*** Recorded information ***

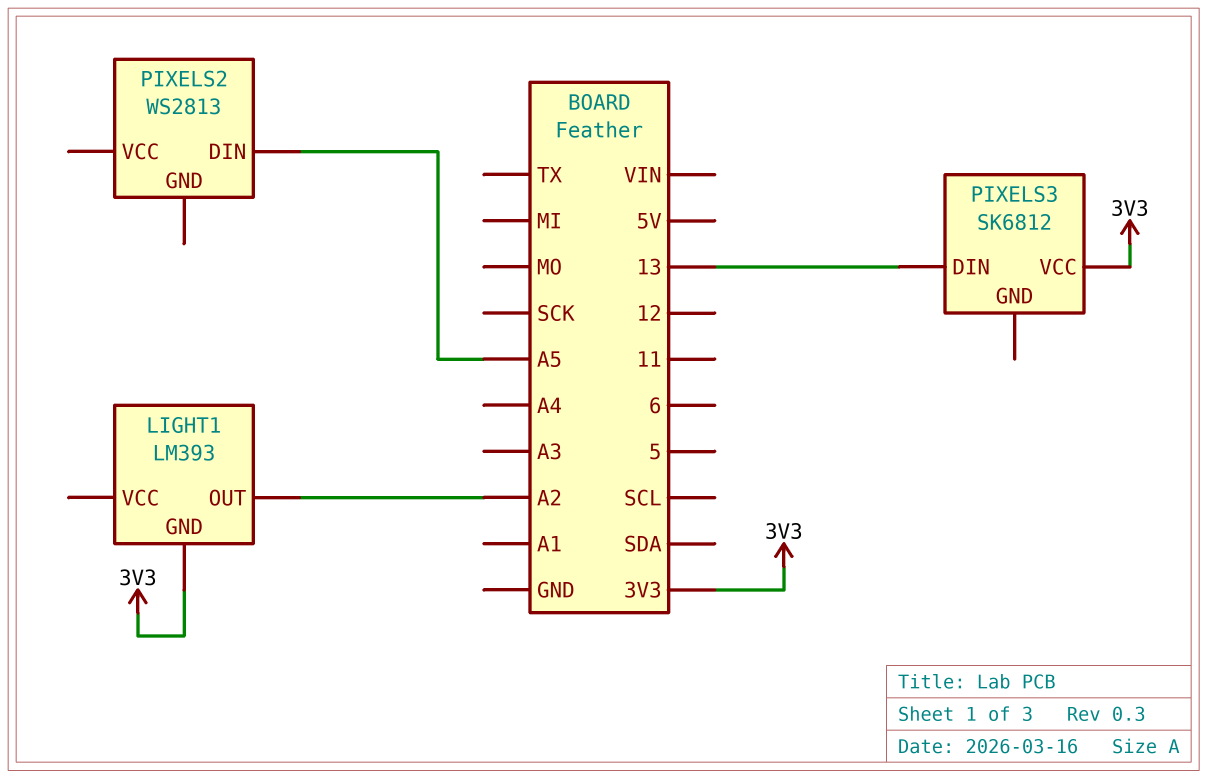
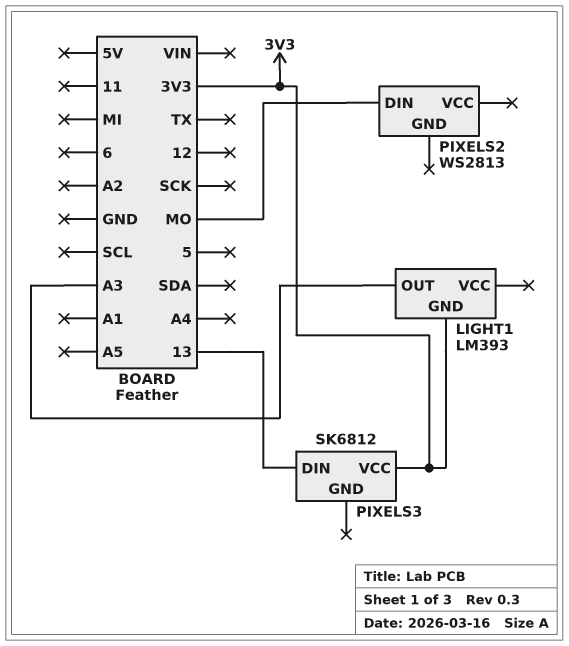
LIGHT1 pin OUT: A2 -> A3
PIXELS2 pin DIN: A5 -> MO

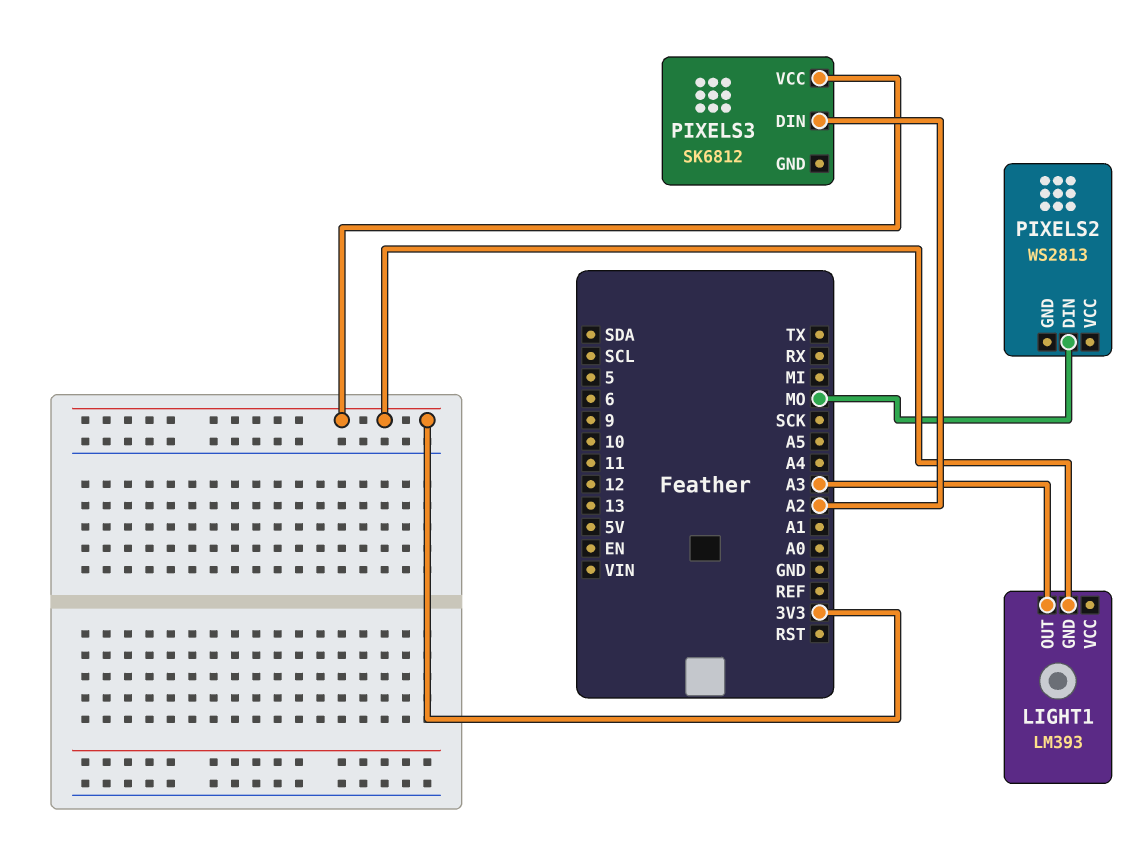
PIXELS3 pin DIN: 13 -> A2

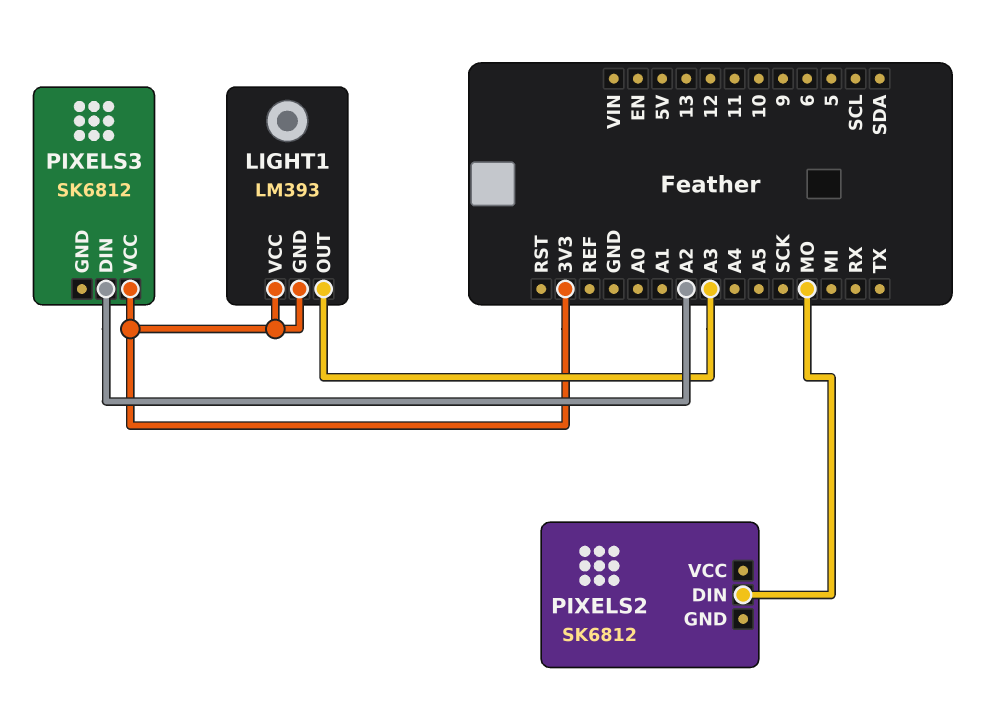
LIGHT1 pin VCC: none -> 3V3
PIXELS2: WS2813 -> SK6812

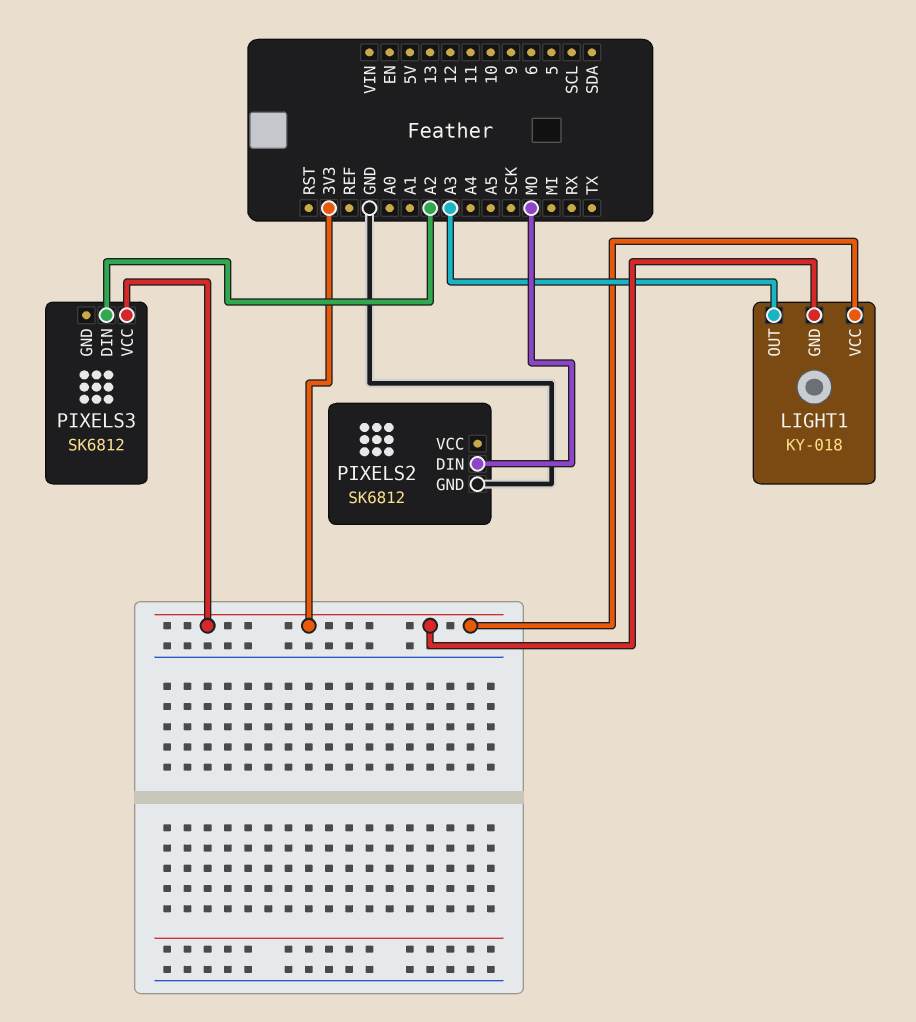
LIGHT1: LM393 -> KY-018
PIXELS2 pin GND: none -> GND

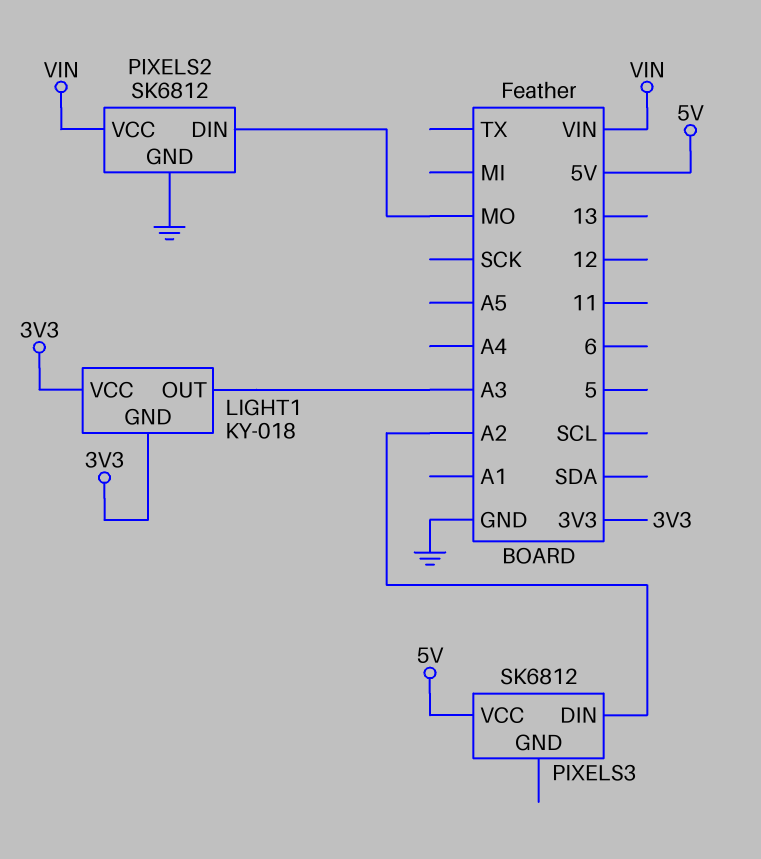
PIXELS2 pin VCC: none -> VIN
PIXELS3 pin VCC: 3V3 -> 5V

*** End of Recorded information ***

### Task to complete
What is needed is an exact transcription of every entry, minus the pictures.

### Reply to the exercise
LIGHT1 pin OUT: A2 -> A3
PIXELS2 pin DIN: A5 -> MO

PIXELS3 pin DIN: 13 -> A2

LIGHT1 pin VCC: none -> 3V3
PIXELS2: WS2813 -> SK6812

LIGHT1: LM393 -> KY-018
PIXELS2 pin GND: none -> GND

PIXELS2 pin VCC: none -> VIN
PIXELS3 pin VCC: 3V3 -> 5V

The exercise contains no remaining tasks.